## [DESCRIPTION OF THE TASK]
An exact copy of the data below is needed; please leave out any pictures.

## [DATA SUPPLIED]
Content starts

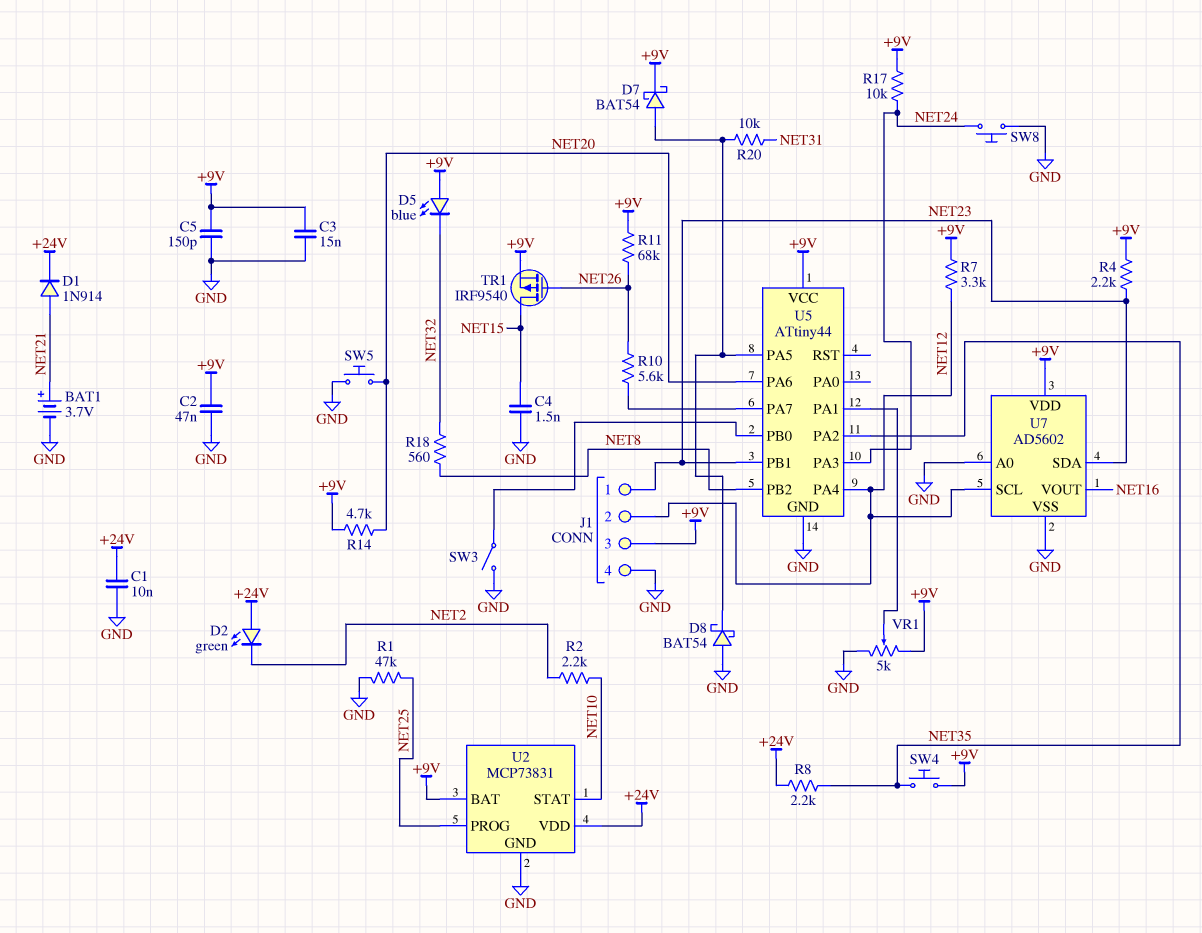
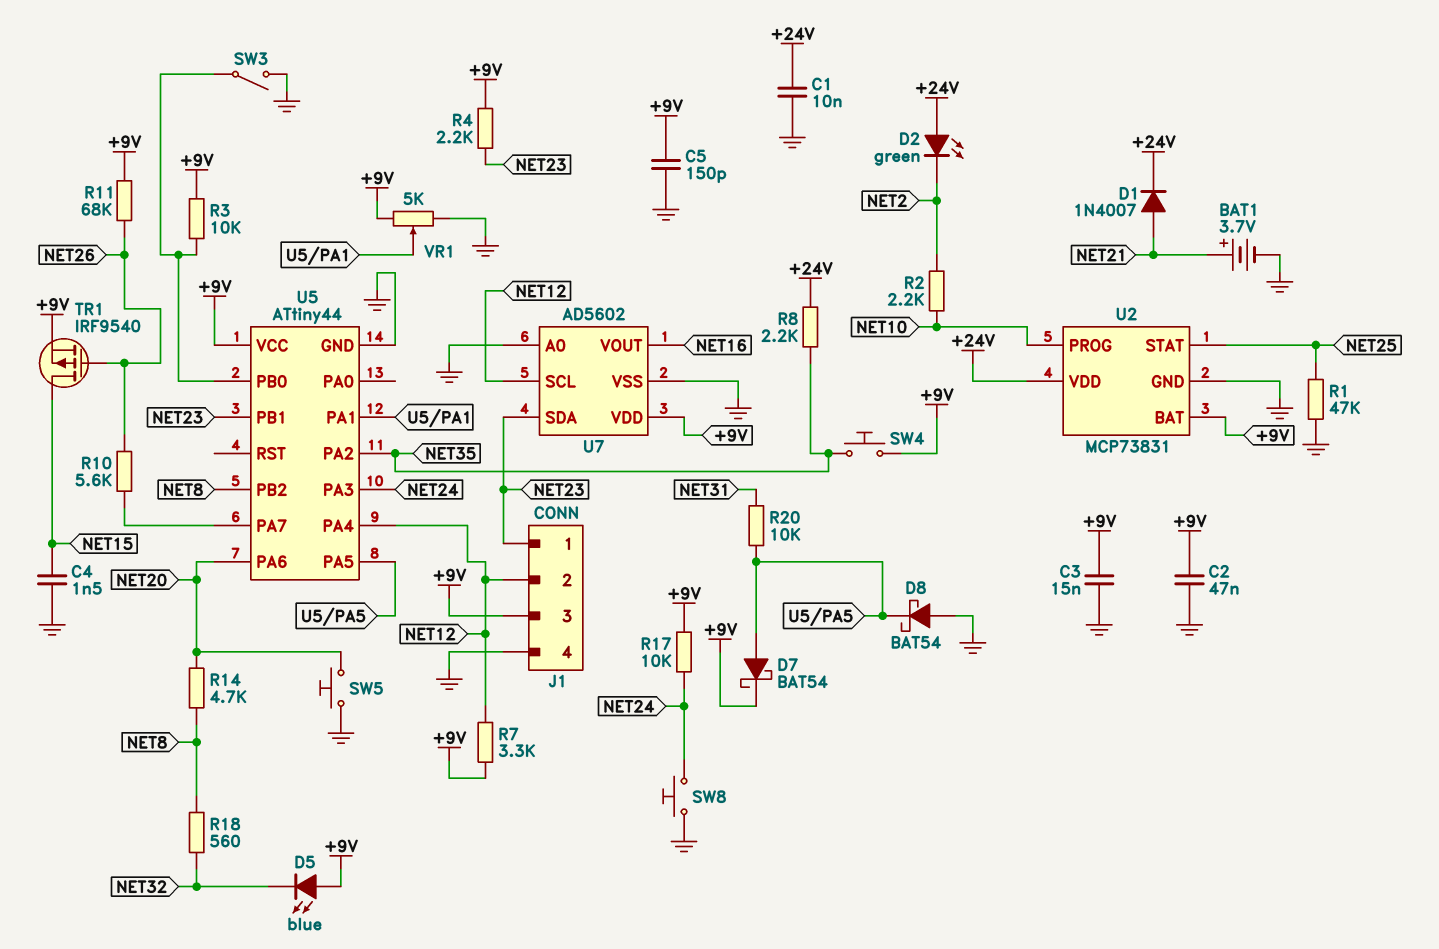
D1: diode 1N914 (A NET21, K +24V) -> diode 1N4007 (A NET21, K +24V)
R3: none -> 10k (+9V, U5/PB0)
R14: 4.7k (+9V, NET20) -> 4.7k (NET8, NET20)
U2 pin PROG: NET25 -> NET10
U2 pin STAT: NET10 -> NET25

Content ends

## [WRITTEN ANSWER]
D1: diode 1N914 (A NET21, K +24V) -> diode 1N4007 (A NET21, K +24V)
R3: none -> 10k (+9V, U5/PB0)
R14: 4.7k (+9V, NET20) -> 4.7k (NET8, NET20)
U2 pin PROG: NET25 -> NET10
U2 pin STAT: NET10 -> NET25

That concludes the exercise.